>>>
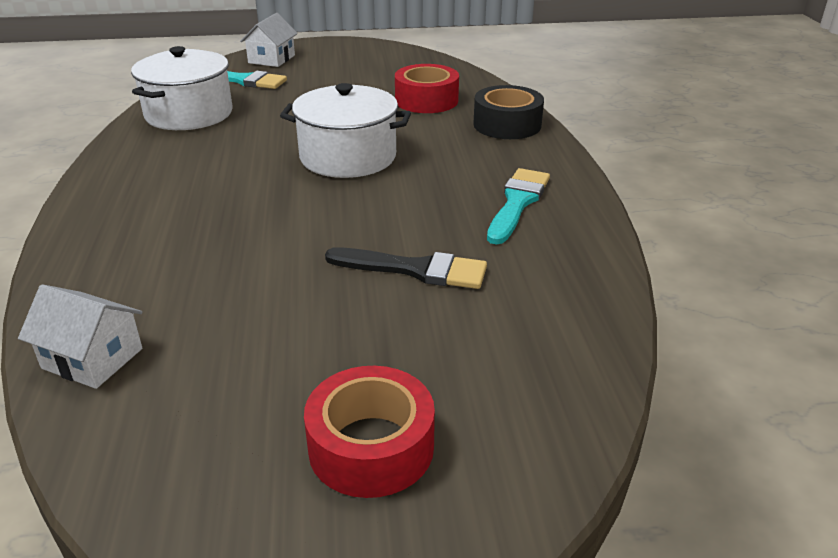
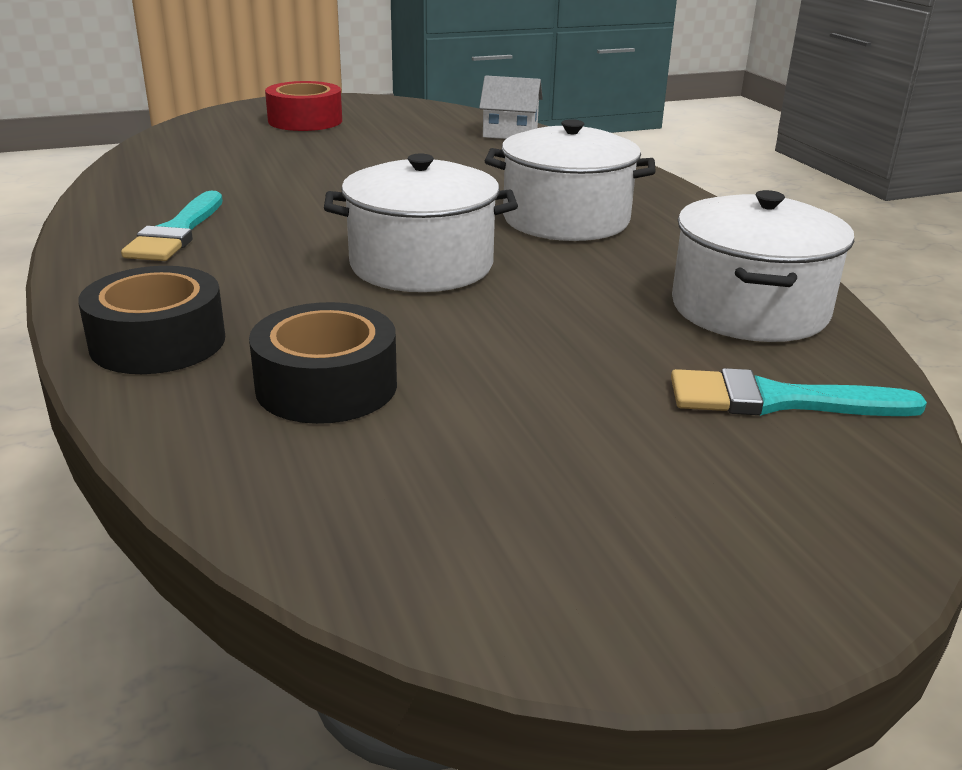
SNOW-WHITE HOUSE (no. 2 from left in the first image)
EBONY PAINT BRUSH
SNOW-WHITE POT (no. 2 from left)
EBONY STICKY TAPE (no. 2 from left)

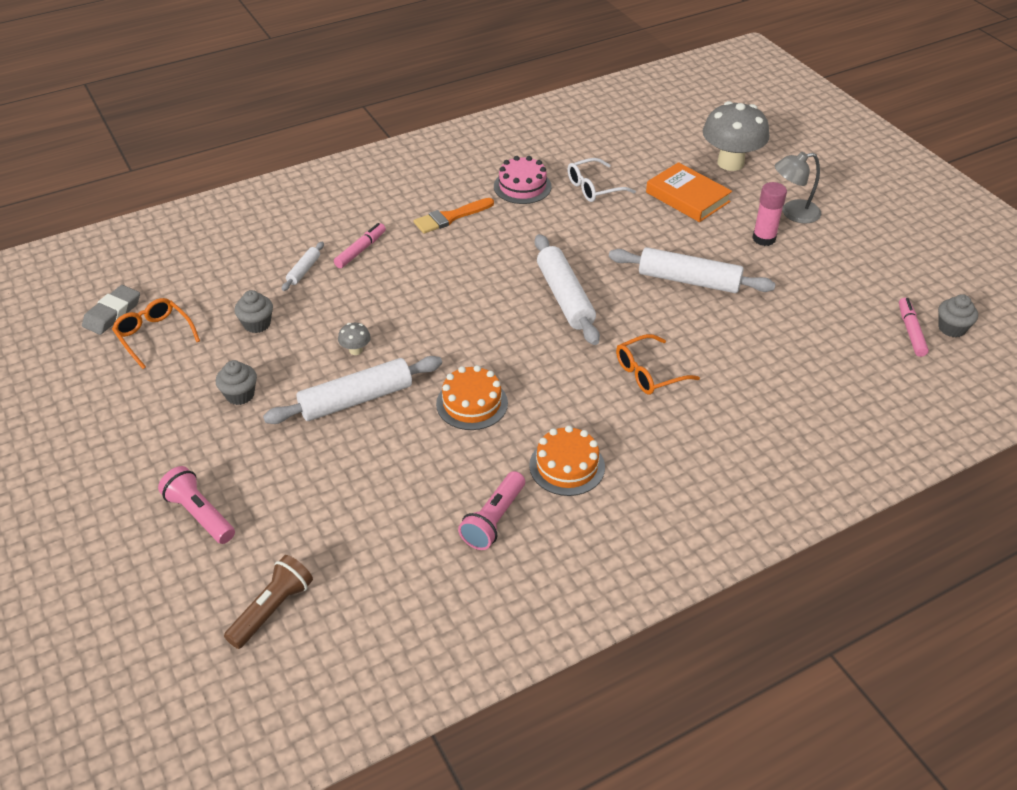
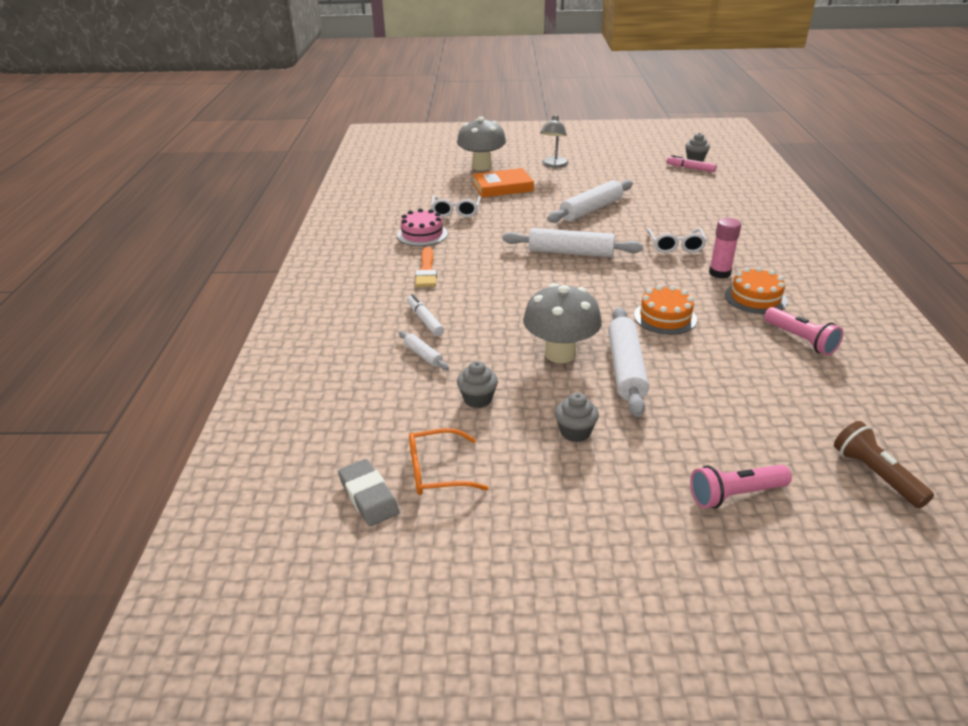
ROSE-PINK GLUE
SNOW-WHITE FELT PEN
SNOW-WHITE GLASSES (no. 2 from left)
ASH-GREY FUNGUS (no. 2 from left)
<<<
**Task description**
Each entry above must be duplicated precisely; none of the pictures may be included.

**Task response**
SNOW-WHITE HOUSE (no. 2 from left in the first image)
EBONY PAINT BRUSH
SNOW-WHITE POT (no. 2 from left)
EBONY STICKY TAPE (no. 2 from left)

ROSE-PINK GLUE
SNOW-WHITE FELT PEN
SNOW-WHITE GLASSES (no. 2 from left)
ASH-GREY FUNGUS (no. 2 from left)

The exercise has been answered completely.